Records for this task: Begin

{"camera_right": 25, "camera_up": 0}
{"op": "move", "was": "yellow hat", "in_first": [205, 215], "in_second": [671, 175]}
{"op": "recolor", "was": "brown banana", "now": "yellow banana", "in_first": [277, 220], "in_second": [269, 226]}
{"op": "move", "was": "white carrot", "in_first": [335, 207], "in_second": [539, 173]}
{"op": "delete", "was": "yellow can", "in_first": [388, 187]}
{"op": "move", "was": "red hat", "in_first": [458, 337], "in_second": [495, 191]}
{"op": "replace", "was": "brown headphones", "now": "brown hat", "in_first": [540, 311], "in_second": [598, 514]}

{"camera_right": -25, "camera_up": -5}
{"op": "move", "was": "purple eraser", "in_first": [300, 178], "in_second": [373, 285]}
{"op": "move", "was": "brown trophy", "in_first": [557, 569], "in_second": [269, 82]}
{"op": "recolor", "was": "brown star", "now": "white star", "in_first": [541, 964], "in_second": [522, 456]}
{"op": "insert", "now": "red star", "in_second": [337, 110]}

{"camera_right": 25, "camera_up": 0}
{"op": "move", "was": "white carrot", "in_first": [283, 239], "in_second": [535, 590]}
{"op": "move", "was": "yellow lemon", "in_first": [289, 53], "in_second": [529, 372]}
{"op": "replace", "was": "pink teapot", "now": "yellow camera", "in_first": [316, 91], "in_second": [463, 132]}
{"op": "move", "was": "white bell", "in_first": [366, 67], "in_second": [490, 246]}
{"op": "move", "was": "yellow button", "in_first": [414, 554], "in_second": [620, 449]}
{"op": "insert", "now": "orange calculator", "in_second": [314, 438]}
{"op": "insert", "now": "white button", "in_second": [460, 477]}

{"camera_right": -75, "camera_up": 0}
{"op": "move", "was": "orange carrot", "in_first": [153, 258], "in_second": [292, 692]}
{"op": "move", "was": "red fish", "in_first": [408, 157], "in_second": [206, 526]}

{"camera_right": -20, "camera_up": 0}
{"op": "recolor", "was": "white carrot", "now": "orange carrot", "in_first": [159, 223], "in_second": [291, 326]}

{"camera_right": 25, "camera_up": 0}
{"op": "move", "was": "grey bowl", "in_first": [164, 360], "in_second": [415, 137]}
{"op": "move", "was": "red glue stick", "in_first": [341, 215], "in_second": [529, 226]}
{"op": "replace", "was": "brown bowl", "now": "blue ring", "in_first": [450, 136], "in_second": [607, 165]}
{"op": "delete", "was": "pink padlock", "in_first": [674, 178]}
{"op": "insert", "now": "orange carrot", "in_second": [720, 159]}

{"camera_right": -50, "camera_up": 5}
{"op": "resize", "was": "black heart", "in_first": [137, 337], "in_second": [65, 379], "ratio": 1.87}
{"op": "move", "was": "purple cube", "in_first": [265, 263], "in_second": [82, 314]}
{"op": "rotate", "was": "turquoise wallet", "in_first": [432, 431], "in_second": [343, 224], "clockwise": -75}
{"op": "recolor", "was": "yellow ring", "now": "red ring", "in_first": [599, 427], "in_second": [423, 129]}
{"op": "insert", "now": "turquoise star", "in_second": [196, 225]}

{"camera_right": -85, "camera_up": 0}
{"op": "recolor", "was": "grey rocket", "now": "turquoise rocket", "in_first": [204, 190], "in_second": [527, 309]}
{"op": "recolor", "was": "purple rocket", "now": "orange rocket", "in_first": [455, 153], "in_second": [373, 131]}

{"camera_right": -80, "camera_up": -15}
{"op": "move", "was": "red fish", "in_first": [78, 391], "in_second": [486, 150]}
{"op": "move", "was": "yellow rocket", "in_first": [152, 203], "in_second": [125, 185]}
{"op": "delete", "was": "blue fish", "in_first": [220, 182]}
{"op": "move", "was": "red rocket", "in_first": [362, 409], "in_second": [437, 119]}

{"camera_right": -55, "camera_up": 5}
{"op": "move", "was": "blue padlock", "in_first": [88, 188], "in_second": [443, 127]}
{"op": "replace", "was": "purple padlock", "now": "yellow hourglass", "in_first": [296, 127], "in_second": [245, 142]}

Records for this task: End

## Exercise details:
Give the entries again exactly as they stand.

## Output for this exercise:
{"camera_right": 25, "camera_up": 0}
{"op": "move", "was": "yellow hat", "in_first": [205, 215], "in_second": [671, 175]}
{"op": "recolor", "was": "brown banana", "now": "yellow banana", "in_first": [277, 220], "in_second": [269, 226]}
{"op": "move", "was": "white carrot", "in_first": [335, 207], "in_second": [539, 173]}
{"op": "delete", "was": "yellow can", "in_first": [388, 187]}
{"op": "move", "was": "red hat", "in_first": [458, 337], "in_second": [495, 191]}
{"op": "replace", "was": "brown headphones", "now": "brown hat", "in_first": [540, 311], "in_second": [598, 514]}

{"camera_right": -25, "camera_up": -5}
{"op": "move", "was": "purple eraser", "in_first": [300, 178], "in_second": [373, 285]}
{"op": "move", "was": "brown trophy", "in_first": [557, 569], "in_second": [269, 82]}
{"op": "recolor", "was": "brown star", "now": "white star", "in_first": [541, 964], "in_second": [522, 456]}
{"op": "insert", "now": "red star", "in_second": [337, 110]}

{"camera_right": 25, "camera_up": 0}
{"op": "move", "was": "white carrot", "in_first": [283, 239], "in_second": [535, 590]}
{"op": "move", "was": "yellow lemon", "in_first": [289, 53], "in_second": [529, 372]}
{"op": "replace", "was": "pink teapot", "now": "yellow camera", "in_first": [316, 91], "in_second": [463, 132]}
{"op": "move", "was": "white bell", "in_first": [366, 67], "in_second": [490, 246]}
{"op": "move", "was": "yellow button", "in_first": [414, 554], "in_second": [620, 449]}
{"op": "insert", "now": "orange calculator", "in_second": [314, 438]}
{"op": "insert", "now": "white button", "in_second": [460, 477]}

{"camera_right": -75, "camera_up": 0}
{"op": "move", "was": "orange carrot", "in_first": [153, 258], "in_second": [292, 692]}
{"op": "move", "was": "red fish", "in_first": [408, 157], "in_second": [206, 526]}

{"camera_right": -20, "camera_up": 0}
{"op": "recolor", "was": "white carrot", "now": "orange carrot", "in_first": [159, 223], "in_second": [291, 326]}

{"camera_right": 25, "camera_up": 0}
{"op": "move", "was": "grey bowl", "in_first": [164, 360], "in_second": [415, 137]}
{"op": "move", "was": "red glue stick", "in_first": [341, 215], "in_second": [529, 226]}
{"op": "replace", "was": "brown bowl", "now": "blue ring", "in_first": [450, 136], "in_second": [607, 165]}
{"op": "delete", "was": "pink padlock", "in_first": [674, 178]}
{"op": "insert", "now": "orange carrot", "in_second": [720, 159]}

{"camera_right": -50, "camera_up": 5}
{"op": "resize", "was": "black heart", "in_first": [137, 337], "in_second": [65, 379], "ratio": 1.87}
{"op": "move", "was": "purple cube", "in_first": [265, 263], "in_second": [82, 314]}
{"op": "rotate", "was": "turquoise wallet", "in_first": [432, 431], "in_second": [343, 224], "clockwise": -75}
{"op": "recolor", "was": "yellow ring", "now": "red ring", "in_first": [599, 427], "in_second": [423, 129]}
{"op": "insert", "now": "turquoise star", "in_second": [196, 225]}

{"camera_right": -85, "camera_up": 0}
{"op": "recolor", "was": "grey rocket", "now": "turquoise rocket", "in_first": [204, 190], "in_second": [527, 309]}
{"op": "recolor", "was": "purple rocket", "now": "orange rocket", "in_first": [455, 153], "in_second": [373, 131]}

{"camera_right": -80, "camera_up": -15}
{"op": "move", "was": "red fish", "in_first": [78, 391], "in_second": [486, 150]}
{"op": "move", "was": "yellow rocket", "in_first": [152, 203], "in_second": [125, 185]}
{"op": "delete", "was": "blue fish", "in_first": [220, 182]}
{"op": "move", "was": "red rocket", "in_first": [362, 409], "in_second": [437, 119]}

{"camera_right": -55, "camera_up": 5}
{"op": "move", "was": "blue padlock", "in_first": [88, 188], "in_second": [443, 127]}
{"op": "replace", "was": "purple padlock", "now": "yellow hourglass", "in_first": [296, 127], "in_second": [245, 142]}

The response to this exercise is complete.